**DATA EXCERPT**
------------------------------------------------------------
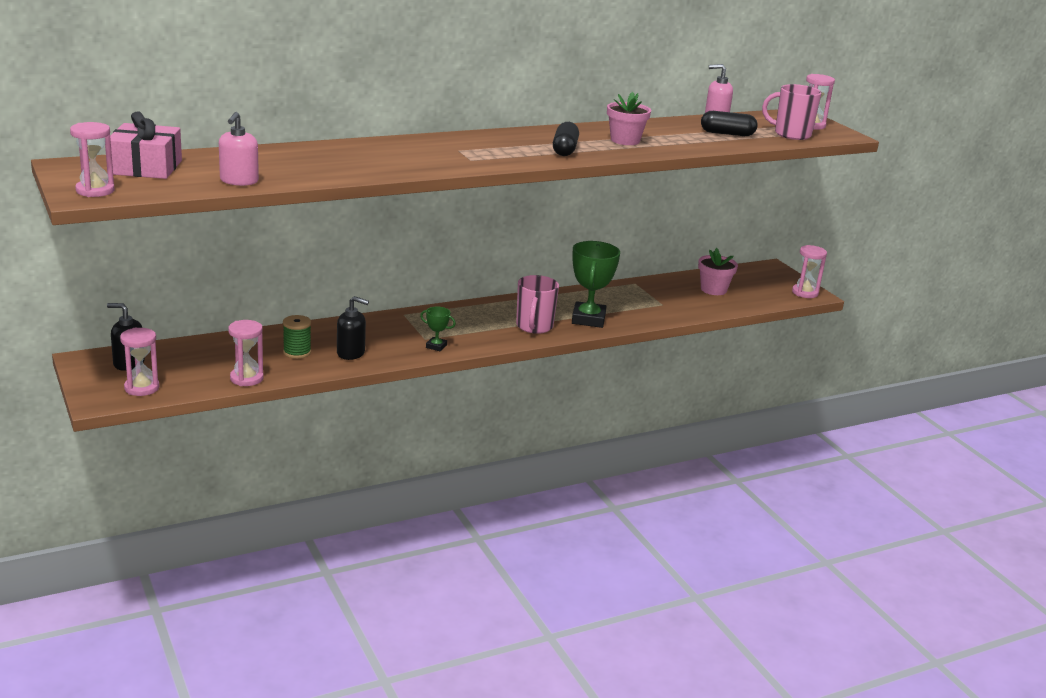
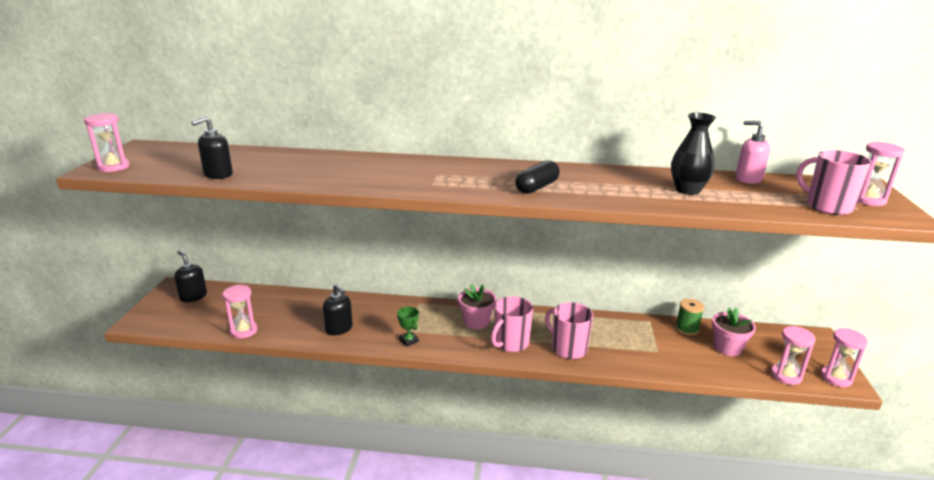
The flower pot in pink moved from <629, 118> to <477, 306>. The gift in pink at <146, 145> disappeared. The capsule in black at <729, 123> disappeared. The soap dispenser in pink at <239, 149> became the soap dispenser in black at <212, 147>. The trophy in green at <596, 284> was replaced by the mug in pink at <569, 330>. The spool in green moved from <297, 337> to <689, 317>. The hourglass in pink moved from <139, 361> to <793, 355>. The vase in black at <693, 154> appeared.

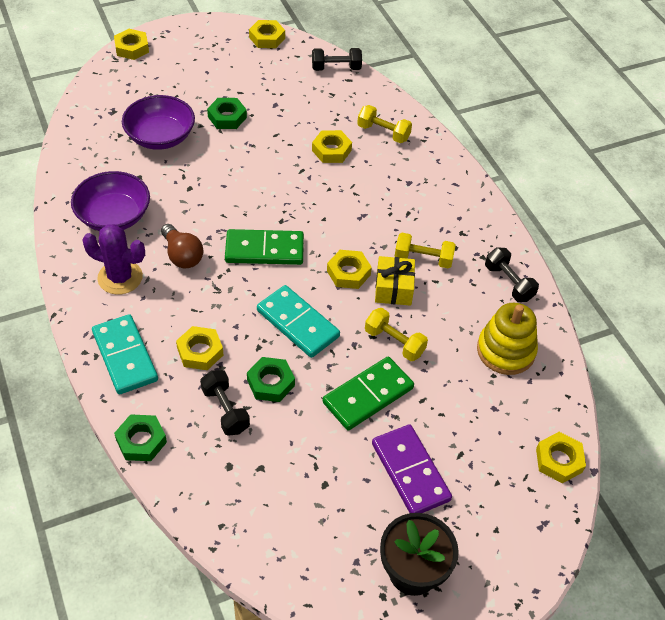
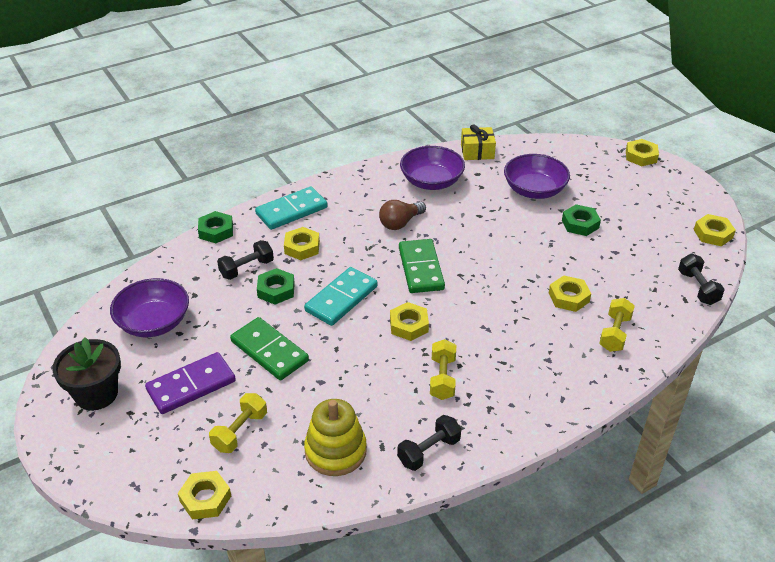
The cactus in purple at <113, 259> disappeared. The gift in yellow moved from <395, 281> to <478, 142>. The dumbbell in yellow moved from <396, 334> to <238, 423>. The bowl in purple at <149, 307> appeared.

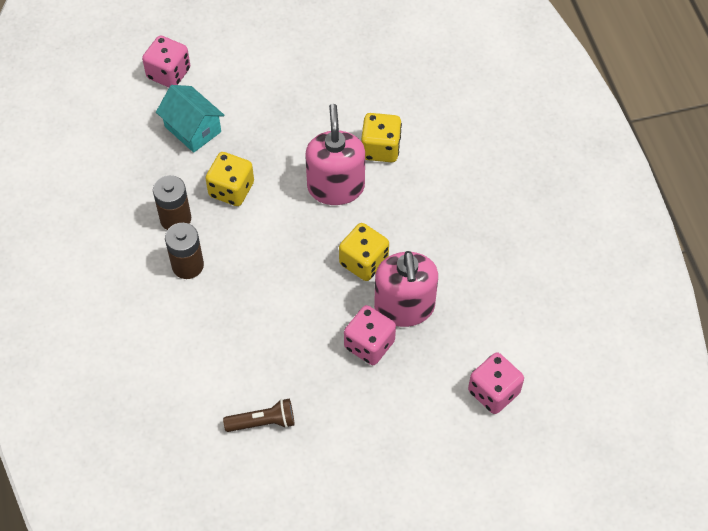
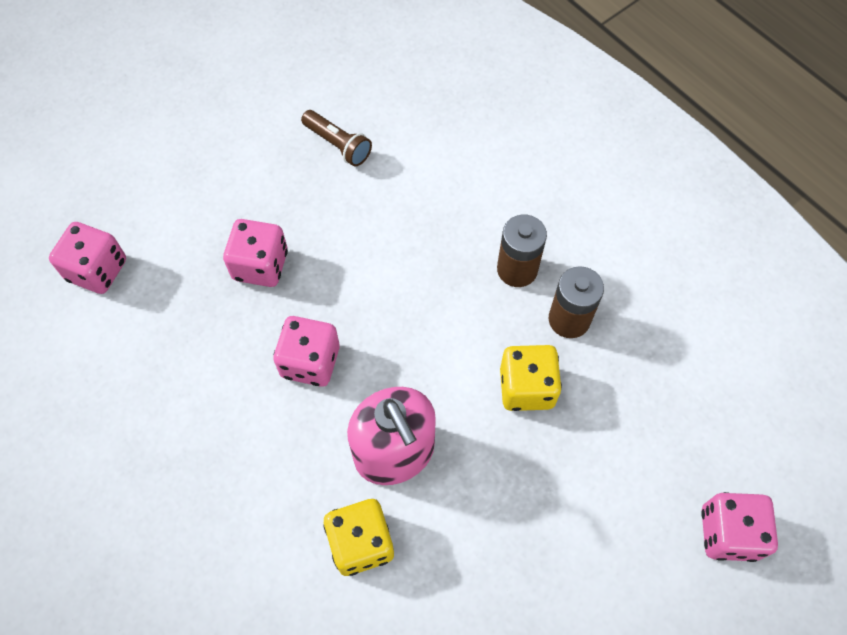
The house in turquoise at <190, 119> disappeared. The dice in yellow at <364, 252> became the dice in pink at <306, 351>. The soap dispenser in pink at <406, 289> disappeared. The flashlight in brown at <259, 415> turned 105 degrees counterclockwise.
------------------------------------------------------------
**PROBLEM STATEMENT**
Return the listing verbatim, pictures excluded.

**RESPONSE TO THIS EXERCISE**
The flower pot in pink moved from <629, 118> to <477, 306>. The gift in pink at <146, 145> disappeared. The capsule in black at <729, 123> disappeared. The soap dispenser in pink at <239, 149> became the soap dispenser in black at <212, 147>. The trophy in green at <596, 284> was replaced by the mug in pink at <569, 330>. The spool in green moved from <297, 337> to <689, 317>. The hourglass in pink moved from <139, 361> to <793, 355>. The vase in black at <693, 154> appeared.

The cactus in purple at <113, 259> disappeared. The gift in yellow moved from <395, 281> to <478, 142>. The dumbbell in yellow moved from <396, 334> to <238, 423>. The bowl in purple at <149, 307> appeared.

The house in turquoise at <190, 119> disappeared. The dice in yellow at <364, 252> became the dice in pink at <306, 351>. The soap dispenser in pink at <406, 289> disappeared. The flashlight in brown at <259, 415> turned 105 degrees counterclockwise.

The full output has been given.